> [EXERCISE PROMPT]:
Copy each of the following records word for word, keeping every line as it stands.

> [GIVEN INFORMATION]:
☆ ☆ ☆ ☆ ☆ ☆ ☆

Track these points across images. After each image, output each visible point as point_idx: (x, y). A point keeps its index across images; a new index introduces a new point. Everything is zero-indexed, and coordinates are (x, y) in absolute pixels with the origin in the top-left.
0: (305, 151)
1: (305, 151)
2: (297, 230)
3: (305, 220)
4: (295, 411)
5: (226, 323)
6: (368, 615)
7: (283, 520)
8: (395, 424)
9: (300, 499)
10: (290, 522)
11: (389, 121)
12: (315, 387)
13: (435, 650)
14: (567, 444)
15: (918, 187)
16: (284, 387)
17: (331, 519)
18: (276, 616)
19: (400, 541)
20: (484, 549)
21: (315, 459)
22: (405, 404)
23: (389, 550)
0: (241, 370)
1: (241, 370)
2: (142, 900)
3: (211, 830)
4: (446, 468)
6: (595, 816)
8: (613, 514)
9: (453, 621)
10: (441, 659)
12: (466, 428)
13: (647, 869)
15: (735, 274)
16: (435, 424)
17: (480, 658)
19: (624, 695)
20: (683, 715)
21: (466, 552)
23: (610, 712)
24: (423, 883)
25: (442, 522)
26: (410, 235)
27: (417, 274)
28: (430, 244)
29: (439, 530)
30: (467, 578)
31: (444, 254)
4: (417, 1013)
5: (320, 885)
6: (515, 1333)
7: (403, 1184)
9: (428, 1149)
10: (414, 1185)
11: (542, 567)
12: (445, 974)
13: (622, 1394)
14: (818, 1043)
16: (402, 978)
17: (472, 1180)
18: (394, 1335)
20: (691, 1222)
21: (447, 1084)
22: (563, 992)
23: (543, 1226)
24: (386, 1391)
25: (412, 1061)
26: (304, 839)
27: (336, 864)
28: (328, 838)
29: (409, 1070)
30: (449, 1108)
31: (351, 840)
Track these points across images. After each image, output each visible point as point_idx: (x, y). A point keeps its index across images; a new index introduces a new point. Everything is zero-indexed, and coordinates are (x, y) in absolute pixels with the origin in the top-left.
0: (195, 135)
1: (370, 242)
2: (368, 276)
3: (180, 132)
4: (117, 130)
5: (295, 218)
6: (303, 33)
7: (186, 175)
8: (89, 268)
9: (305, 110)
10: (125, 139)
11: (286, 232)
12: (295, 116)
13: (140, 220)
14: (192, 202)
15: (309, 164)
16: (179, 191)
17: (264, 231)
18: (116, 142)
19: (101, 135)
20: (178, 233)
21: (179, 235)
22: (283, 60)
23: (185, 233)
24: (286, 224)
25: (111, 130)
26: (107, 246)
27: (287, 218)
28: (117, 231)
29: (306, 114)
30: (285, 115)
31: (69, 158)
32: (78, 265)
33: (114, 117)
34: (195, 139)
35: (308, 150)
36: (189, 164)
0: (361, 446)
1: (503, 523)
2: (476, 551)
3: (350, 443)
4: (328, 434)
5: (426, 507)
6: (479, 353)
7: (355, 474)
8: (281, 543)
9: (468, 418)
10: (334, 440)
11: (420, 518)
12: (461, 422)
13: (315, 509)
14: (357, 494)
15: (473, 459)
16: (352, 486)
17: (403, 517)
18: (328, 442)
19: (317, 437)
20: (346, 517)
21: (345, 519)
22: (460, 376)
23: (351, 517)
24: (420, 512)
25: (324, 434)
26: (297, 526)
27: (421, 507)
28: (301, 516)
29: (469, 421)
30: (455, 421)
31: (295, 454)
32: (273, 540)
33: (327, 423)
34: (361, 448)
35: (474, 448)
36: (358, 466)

☆ ☆ ☆ ☆ ☆ ☆ ☆

> [FINISHED TASK]:
Track these points across images. After each image, output each visible point as point_idx: (x, y). A point keeps its index across images; a new index introduces a new point. Everything is zero-indexed, and coordinates are (x, y) in absolute pixels with the origin in the top-left.
0: (305, 151)
1: (305, 151)
2: (297, 230)
3: (305, 220)
4: (295, 411)
5: (226, 323)
6: (368, 615)
7: (283, 520)
8: (395, 424)
9: (300, 499)
10: (290, 522)
11: (389, 121)
12: (315, 387)
13: (435, 650)
14: (567, 444)
15: (918, 187)
16: (284, 387)
17: (331, 519)
18: (276, 616)
19: (400, 541)
20: (484, 549)
21: (315, 459)
22: (405, 404)
23: (389, 550)
0: (241, 370)
1: (241, 370)
2: (142, 900)
3: (211, 830)
4: (446, 468)
6: (595, 816)
8: (613, 514)
9: (453, 621)
10: (441, 659)
12: (466, 428)
13: (647, 869)
15: (735, 274)
16: (435, 424)
17: (480, 658)
19: (624, 695)
20: (683, 715)
21: (466, 552)
23: (610, 712)
24: (423, 883)
25: (442, 522)
26: (410, 235)
27: (417, 274)
28: (430, 244)
29: (439, 530)
30: (467, 578)
31: (444, 254)
4: (417, 1013)
5: (320, 885)
6: (515, 1333)
7: (403, 1184)
9: (428, 1149)
10: (414, 1185)
11: (542, 567)
12: (445, 974)
13: (622, 1394)
14: (818, 1043)
16: (402, 978)
17: (472, 1180)
18: (394, 1335)
20: (691, 1222)
21: (447, 1084)
22: (563, 992)
23: (543, 1226)
24: (386, 1391)
25: (412, 1061)
26: (304, 839)
27: (336, 864)
28: (328, 838)
29: (409, 1070)
30: (449, 1108)
31: (351, 840)
Track these points across images. After each image, output each visible point as point_idx: (x, y). A point keeps its index across images; a new index introduces a new point. Everything is zero-indexed, and coordinates are (x, y) in absolute pixels with the origin in the top-left.
0: (195, 135)
1: (370, 242)
2: (368, 276)
3: (180, 132)
4: (117, 130)
5: (295, 218)
6: (303, 33)
7: (186, 175)
8: (89, 268)
9: (305, 110)
10: (125, 139)
11: (286, 232)
12: (295, 116)
13: (140, 220)
14: (192, 202)
15: (309, 164)
16: (179, 191)
17: (264, 231)
18: (116, 142)
19: (101, 135)
20: (178, 233)
21: (179, 235)
22: (283, 60)
23: (185, 233)
24: (286, 224)
25: (111, 130)
26: (107, 246)
27: (287, 218)
28: (117, 231)
29: (306, 114)
30: (285, 115)
31: (69, 158)
32: (78, 265)
33: (114, 117)
34: (195, 139)
35: (308, 150)
36: (189, 164)
0: (361, 446)
1: (503, 523)
2: (476, 551)
3: (350, 443)
4: (328, 434)
5: (426, 507)
6: (479, 353)
7: (355, 474)
8: (281, 543)
9: (468, 418)
10: (334, 440)
11: (420, 518)
12: (461, 422)
13: (315, 509)
14: (357, 494)
15: (473, 459)
16: (352, 486)
17: (403, 517)
18: (328, 442)
19: (317, 437)
20: (346, 517)
21: (345, 519)
22: (460, 376)
23: (351, 517)
24: (420, 512)
25: (324, 434)
26: (297, 526)
27: (421, 507)
28: (301, 516)
29: (469, 421)
30: (455, 421)
31: (295, 454)
32: (273, 540)
33: (327, 423)
34: (361, 448)
35: (474, 448)
36: (358, 466)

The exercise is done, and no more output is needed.